= INSTRUCTIONS FOR THE TASK =
Counting task for the data below: how many lines hold the word "pink"? Answer with the number only.

* * *

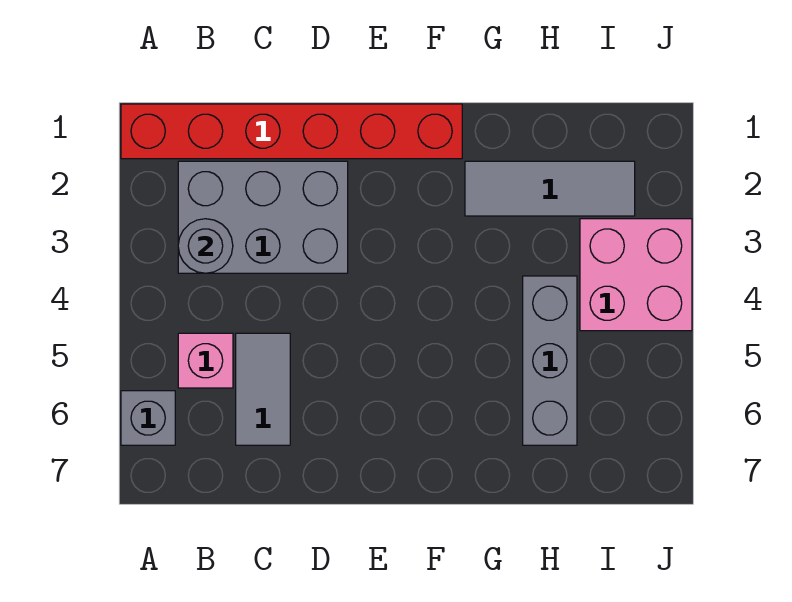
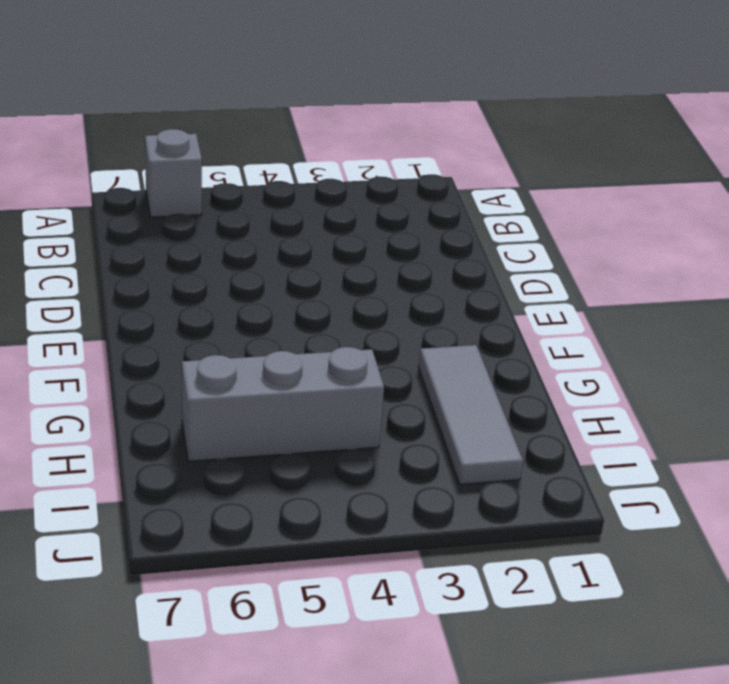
none -> red brick A1:F1 level 1
none -> grey brick B2:D3 level 1

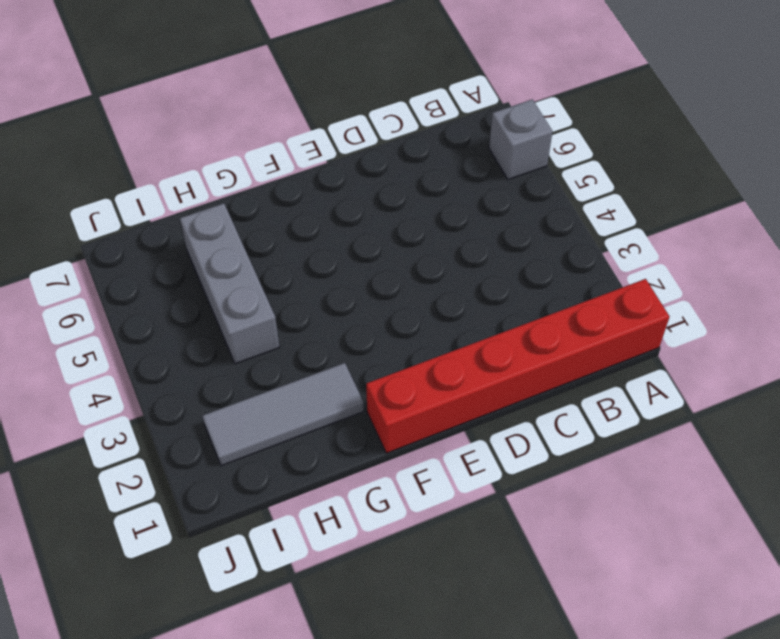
none -> grey brick B2:D3 level 1
none -> pink brick B5 level 1

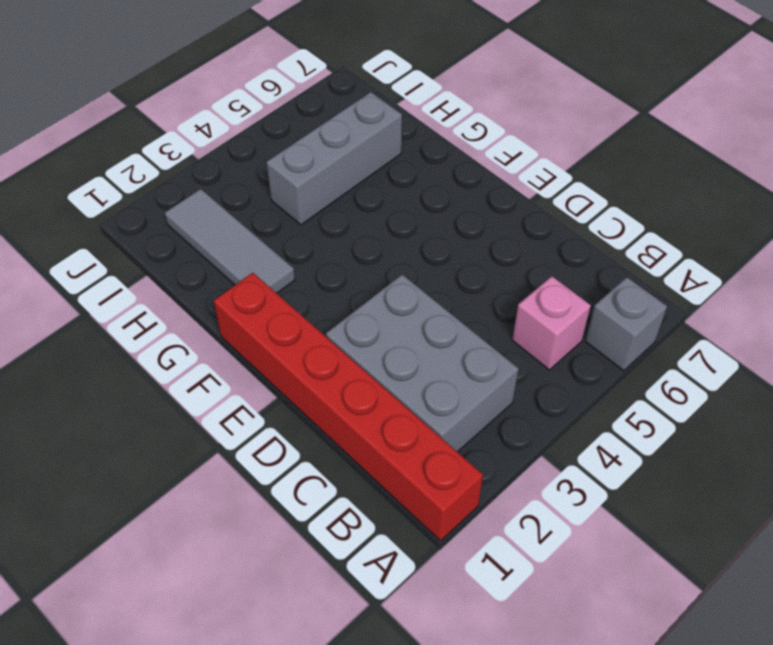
none -> grey tile C5:C6 level 1
none -> pink brick I3:J4 level 1

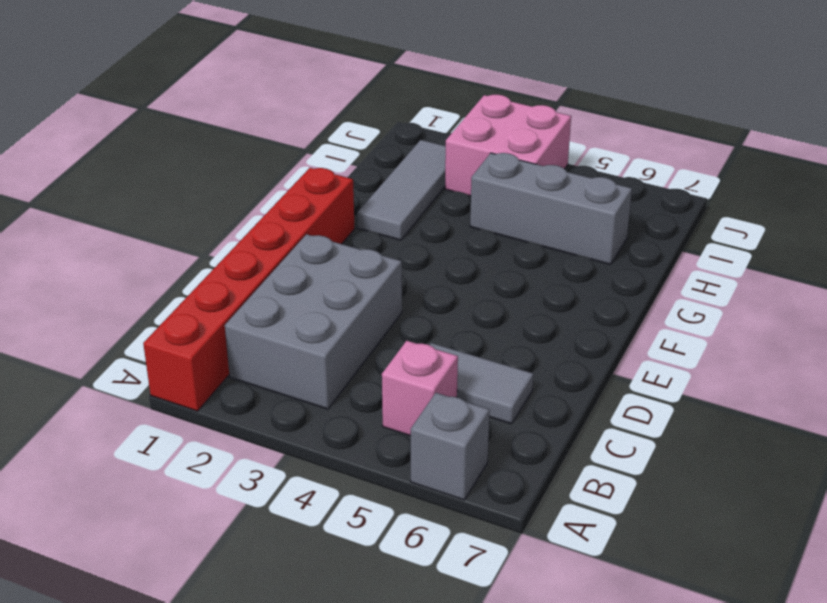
none -> grey round brick B3 level 2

* * *

= WORKED SOLUTION =
2